Record set
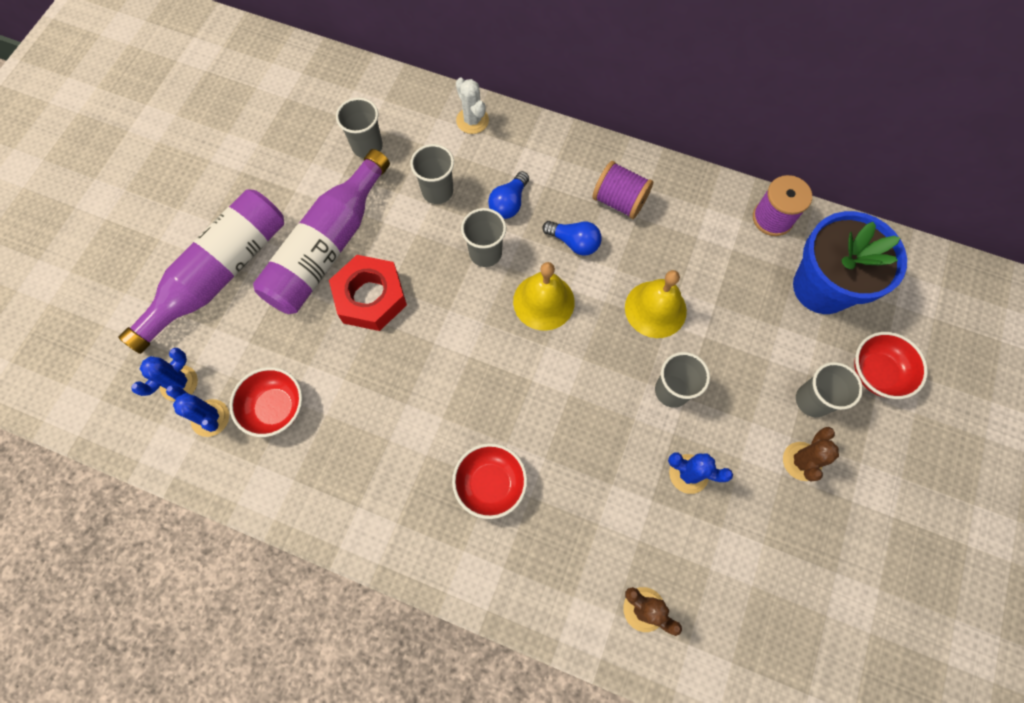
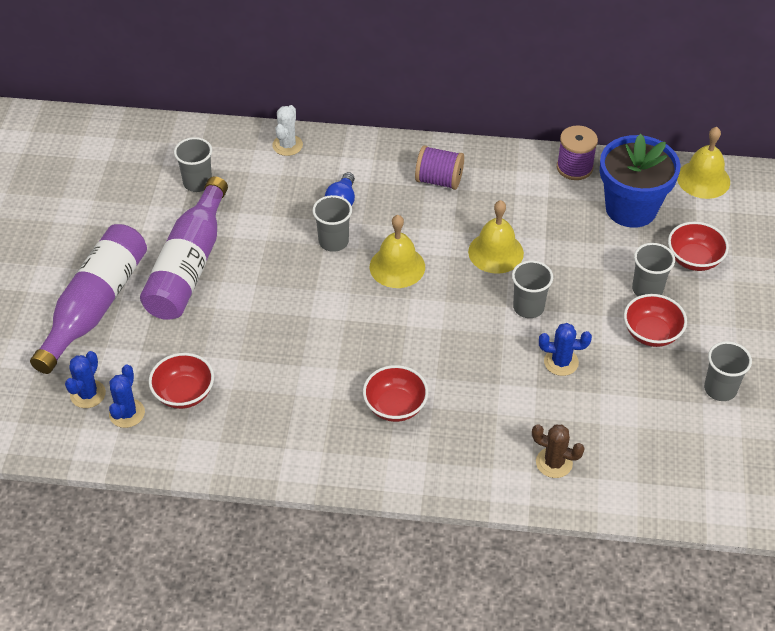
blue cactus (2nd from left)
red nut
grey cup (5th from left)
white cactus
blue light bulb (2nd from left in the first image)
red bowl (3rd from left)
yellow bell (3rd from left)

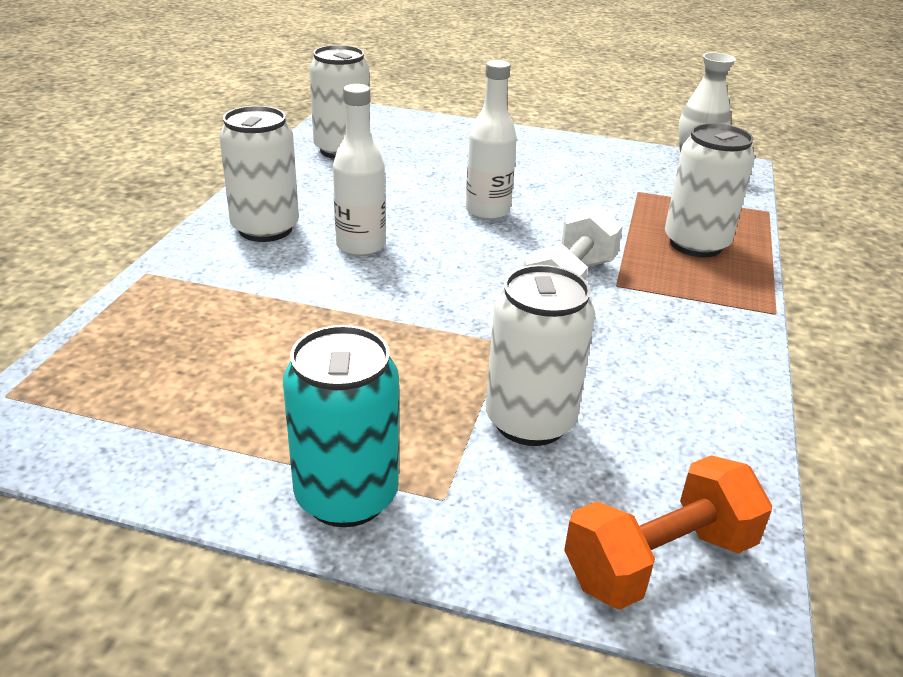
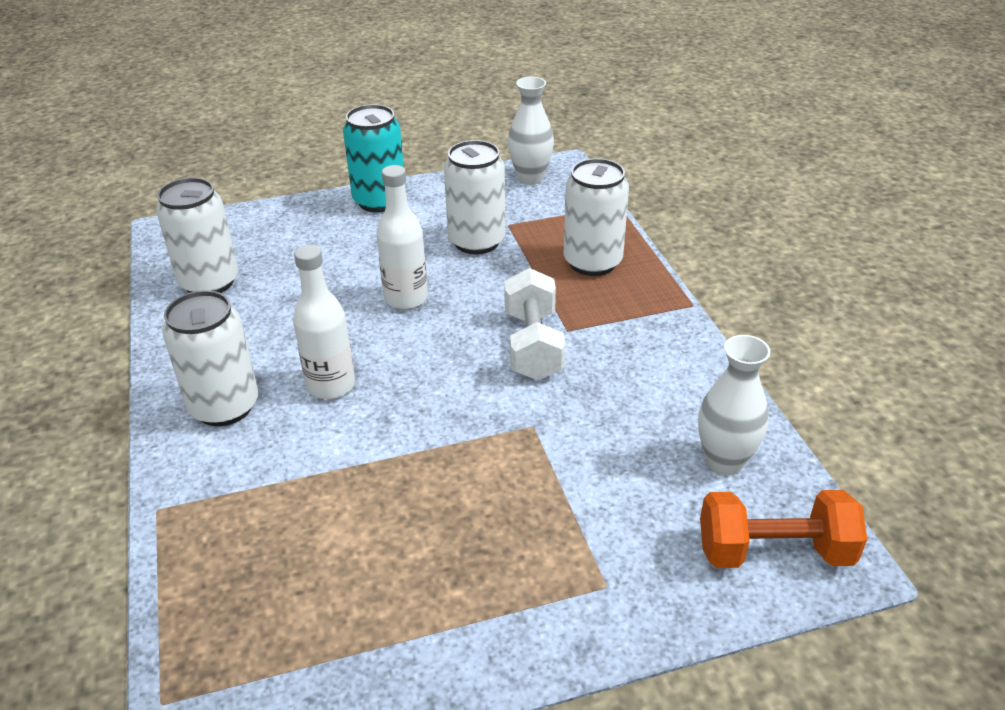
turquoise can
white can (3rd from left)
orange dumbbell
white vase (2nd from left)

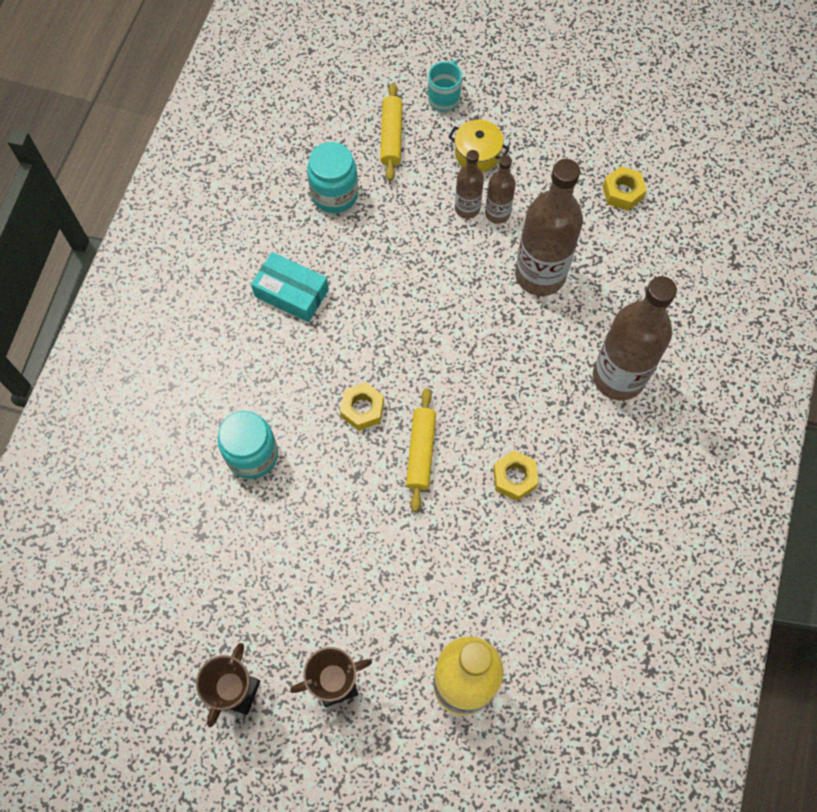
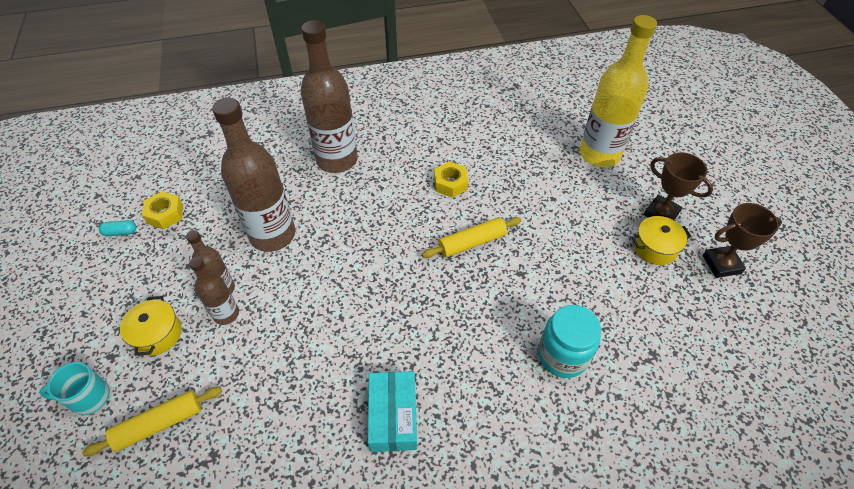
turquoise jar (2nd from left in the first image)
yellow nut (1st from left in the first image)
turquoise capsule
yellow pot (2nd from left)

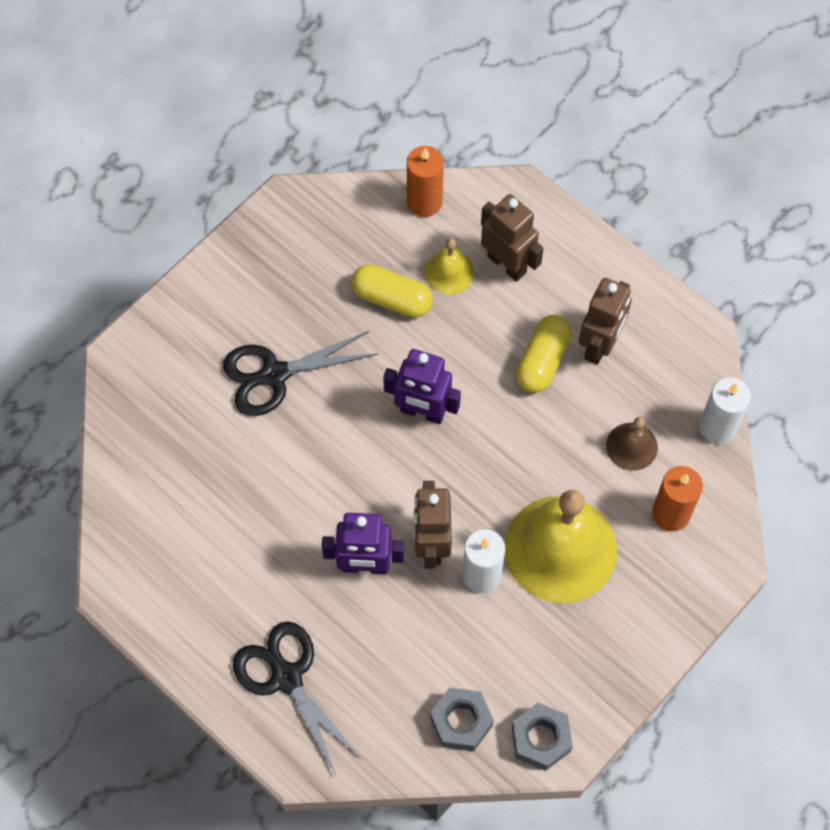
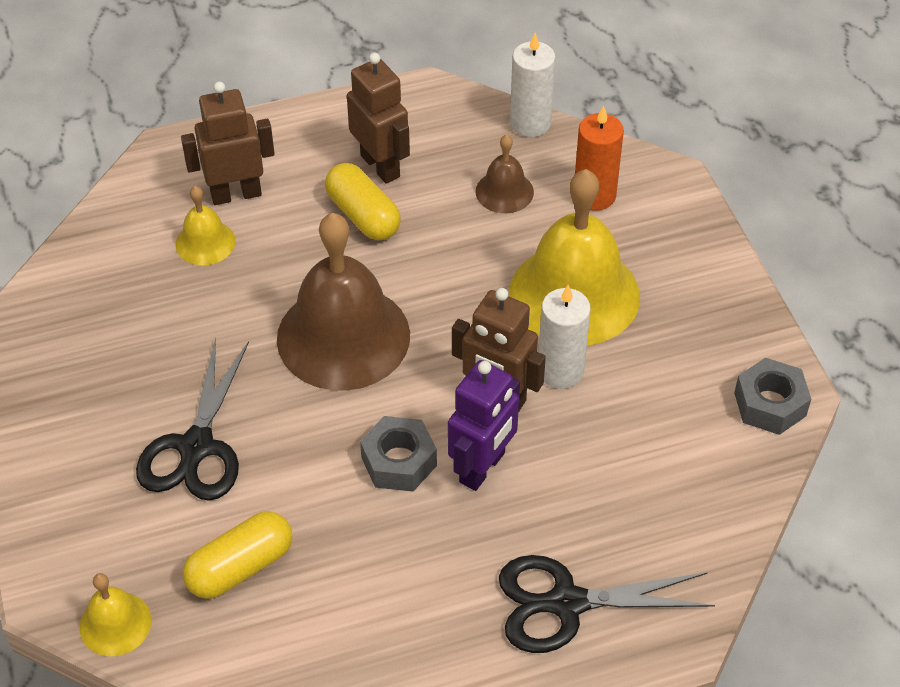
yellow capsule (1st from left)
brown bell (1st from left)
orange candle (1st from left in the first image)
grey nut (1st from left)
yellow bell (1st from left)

Problem details
The lines wanted run from the one with "blue light bulb" through the final line of the data; repeat them word for word and skip every picture.

Exercise result
blue light bulb (2nd from left in the first image)
red bowl (3rd from left)
yellow bell (3rd from left)

turquoise can
white can (3rd from left)
orange dumbbell
white vase (2nd from left)

turquoise jar (2nd from left in the first image)
yellow nut (1st from left in the first image)
turquoise capsule
yellow pot (2nd from left)

yellow capsule (1st from left)
brown bell (1st from left)
orange candle (1st from left in the first image)
grey nut (1st from left)
yellow bell (1st from left)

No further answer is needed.